**RECORDS:**
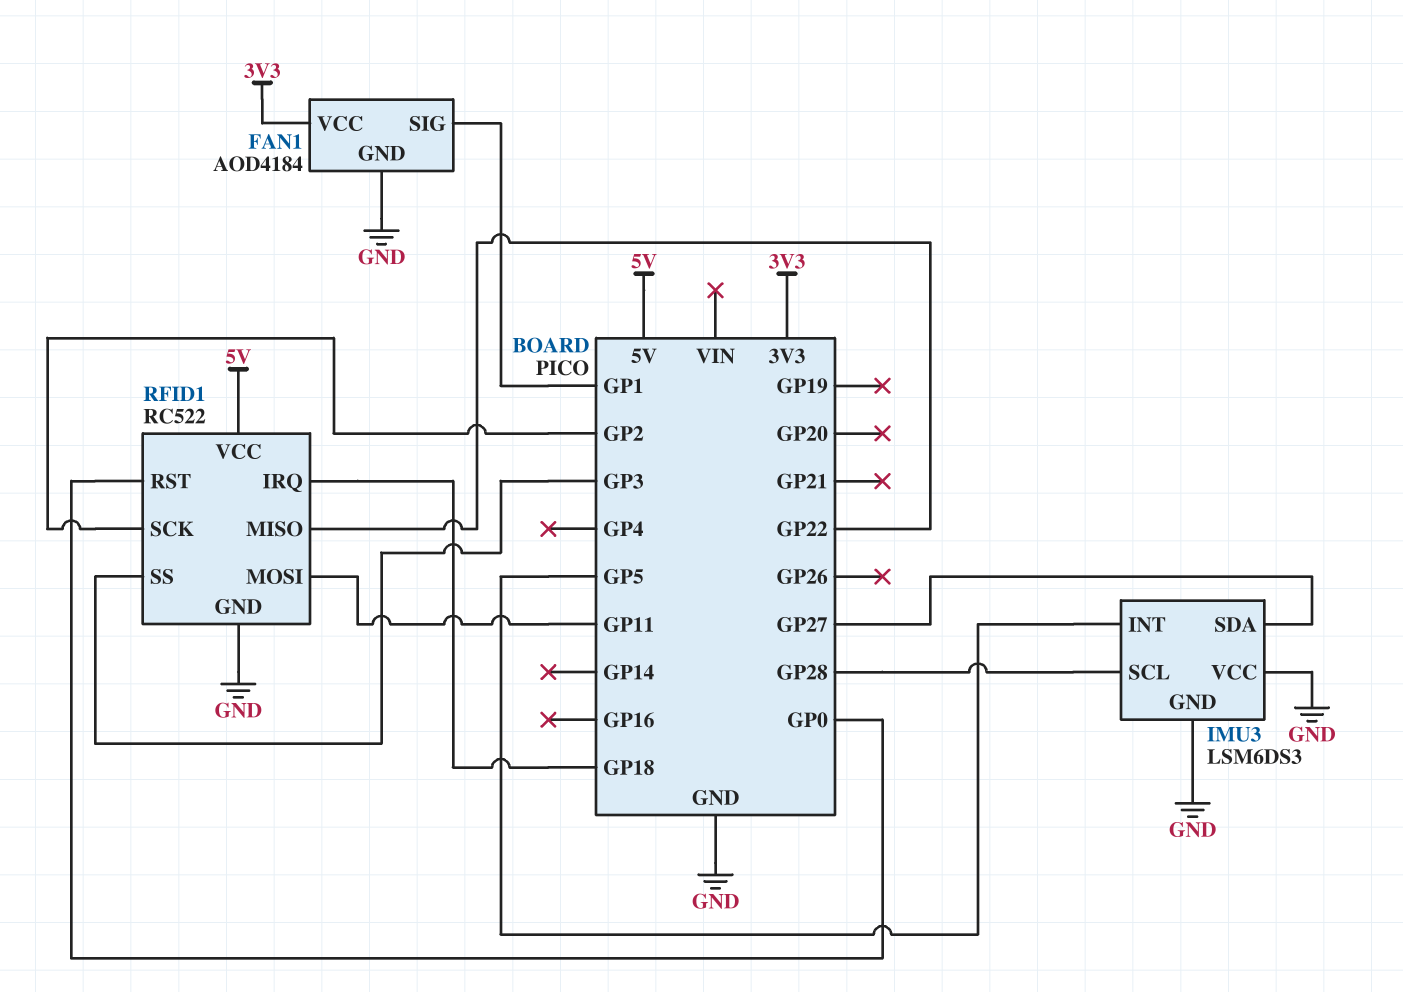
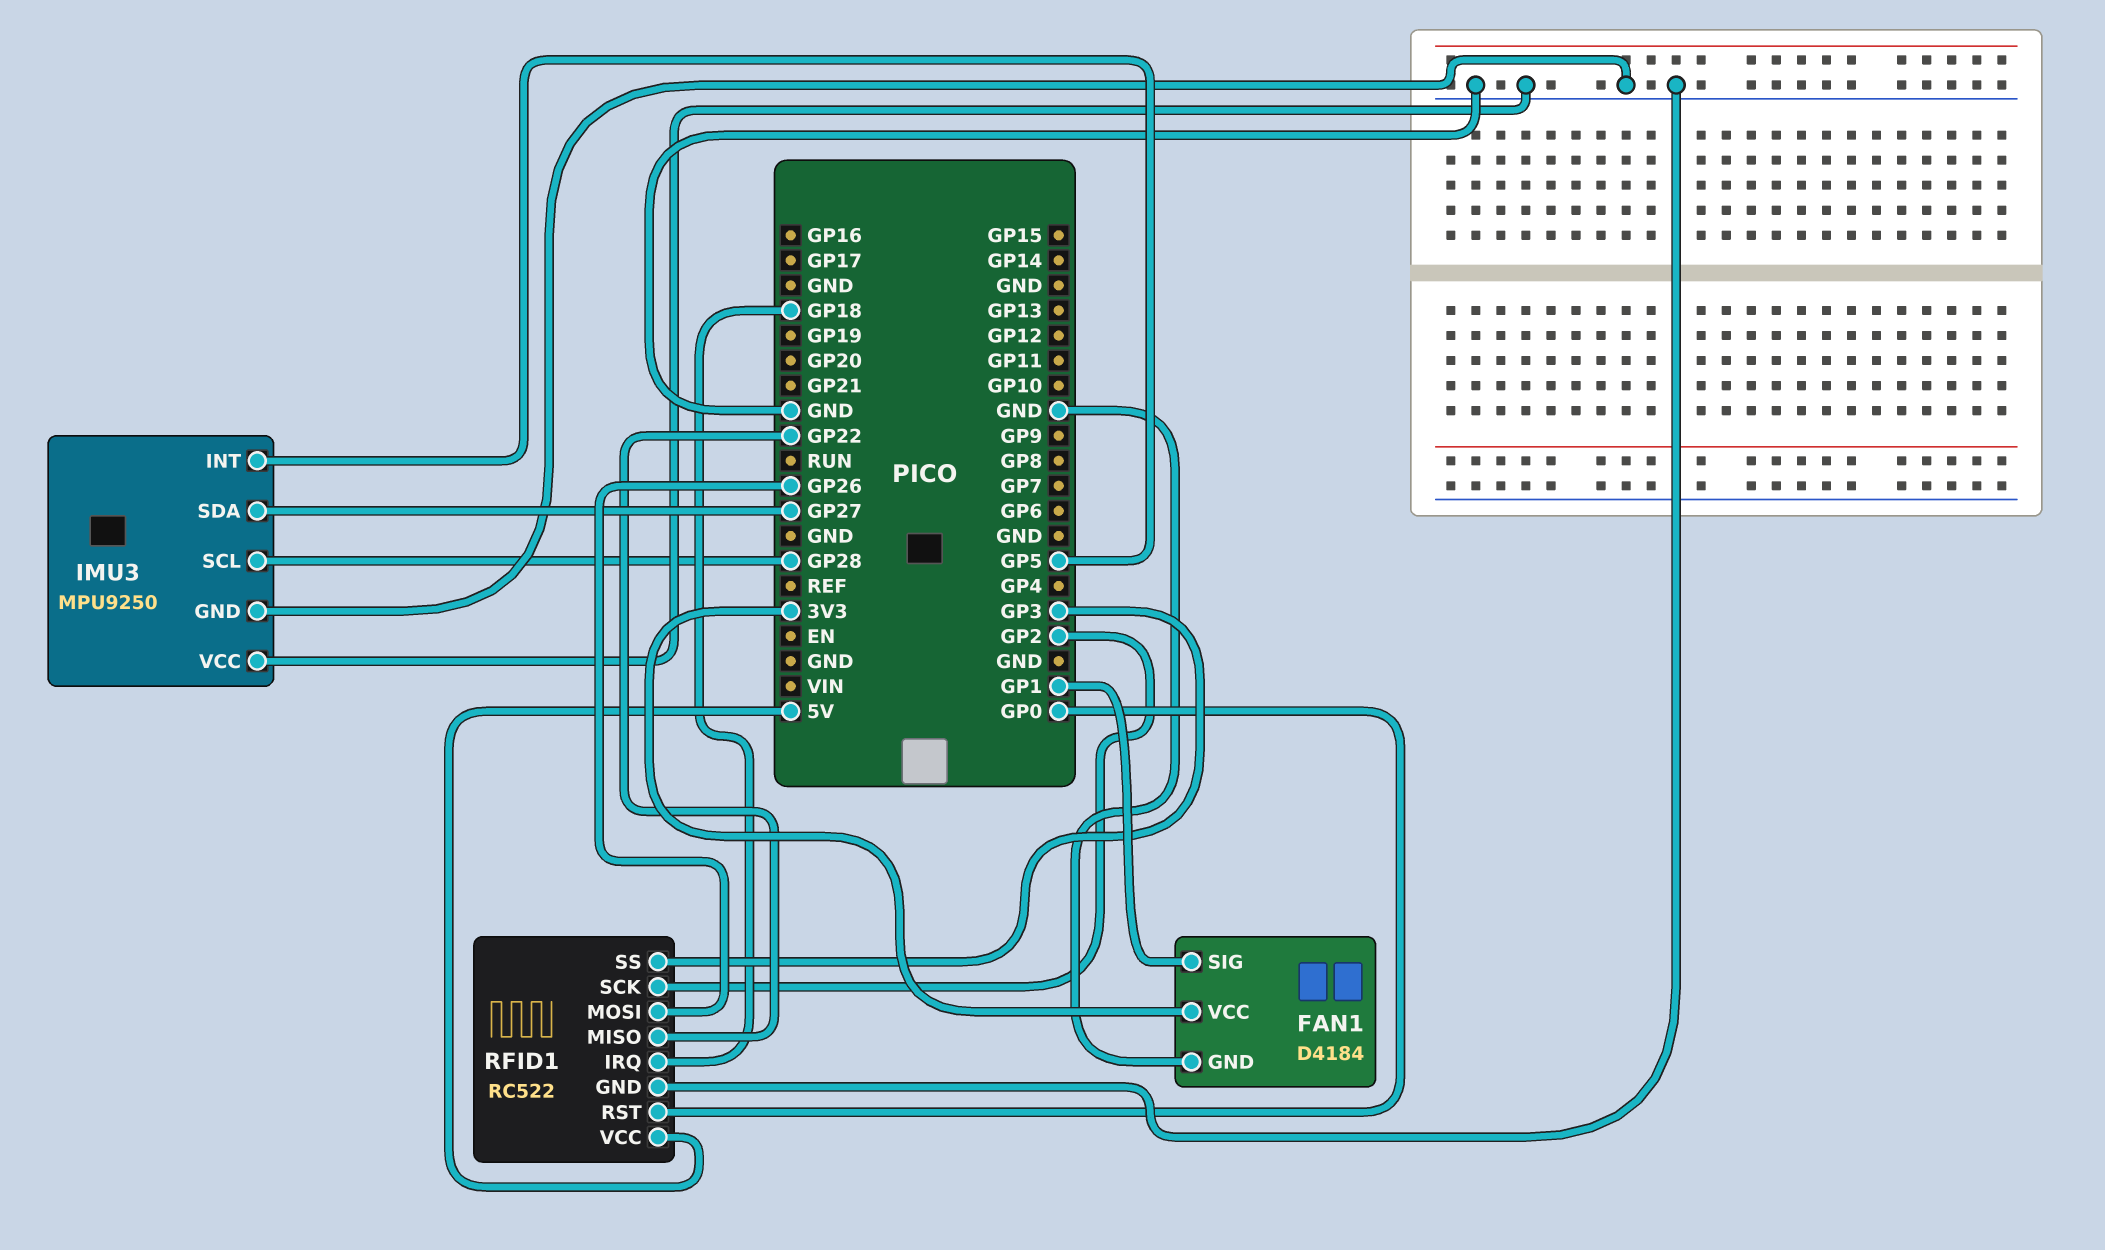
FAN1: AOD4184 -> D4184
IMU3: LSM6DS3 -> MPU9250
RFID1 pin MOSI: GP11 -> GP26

...

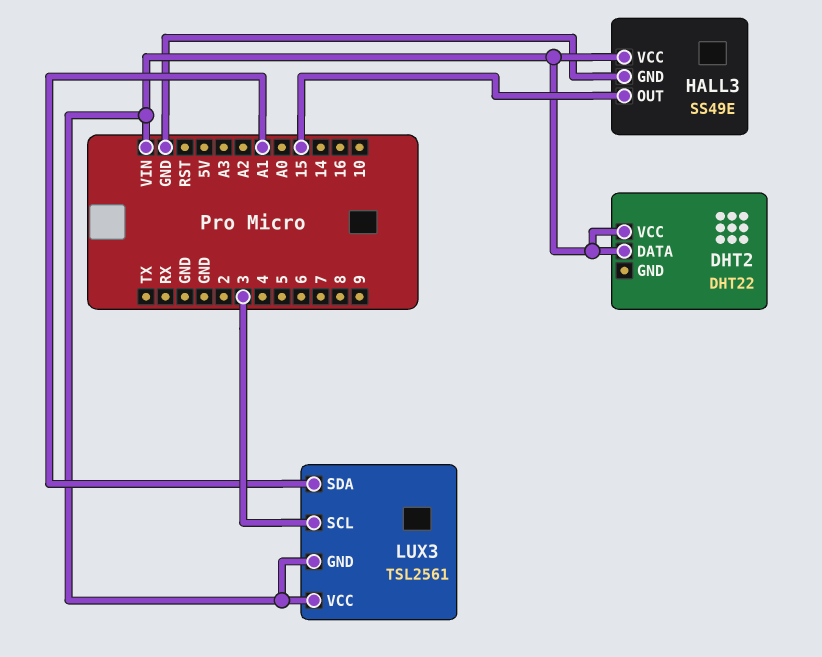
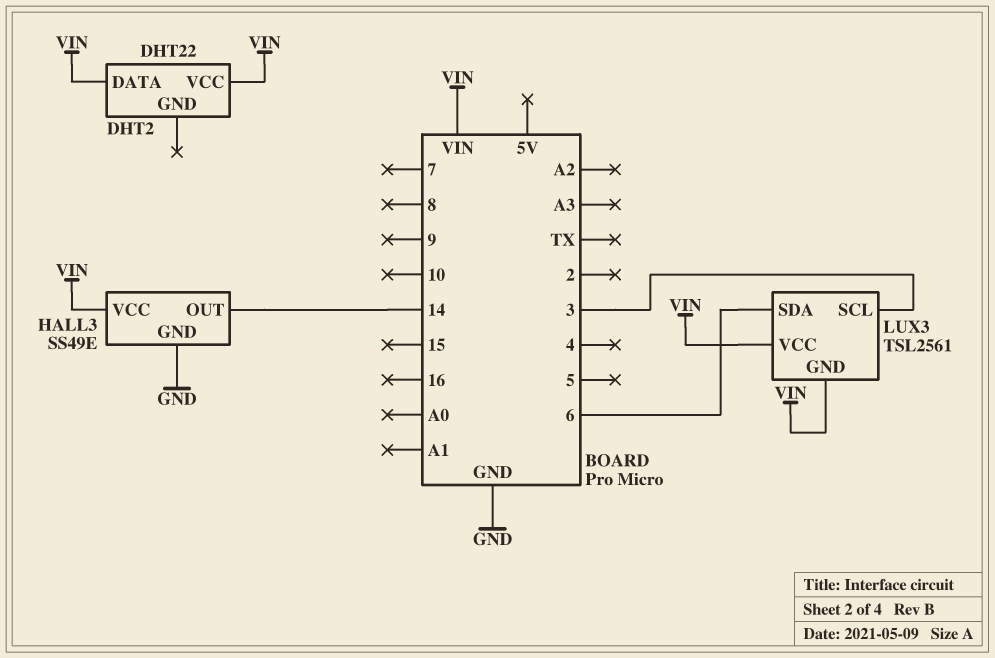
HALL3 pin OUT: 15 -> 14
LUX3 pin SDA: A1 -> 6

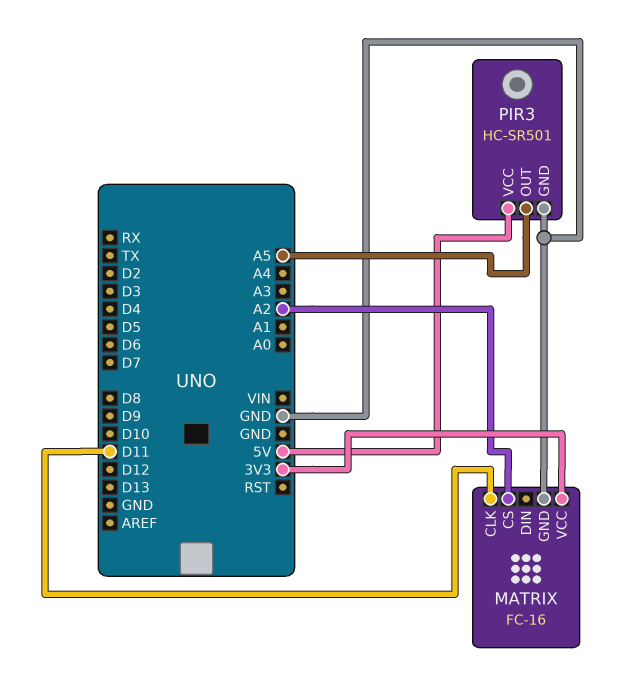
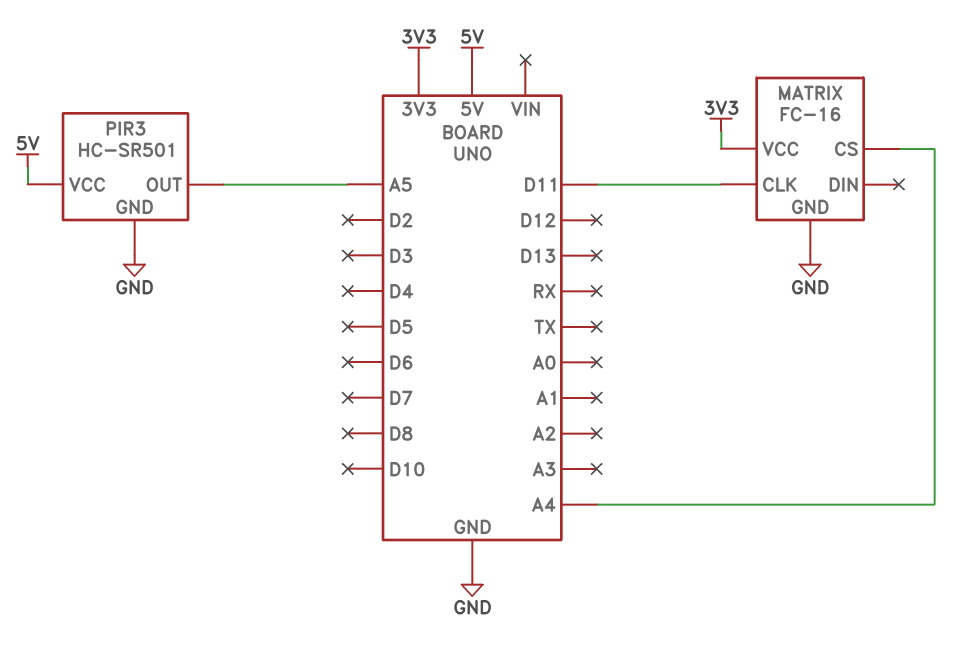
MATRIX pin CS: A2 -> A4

**WHAT THE TASK ASKS:** Retype exactly the lines above, from the one with "FAN1: AOD4184 -> D4184" through the one with "RFID1 pin MOSI: GP11 -> GP26", inclusive.

**RESPONSE TO THE TASK:**
FAN1: AOD4184 -> D4184
IMU3: LSM6DS3 -> MPU9250
RFID1 pin MOSI: GP11 -> GP26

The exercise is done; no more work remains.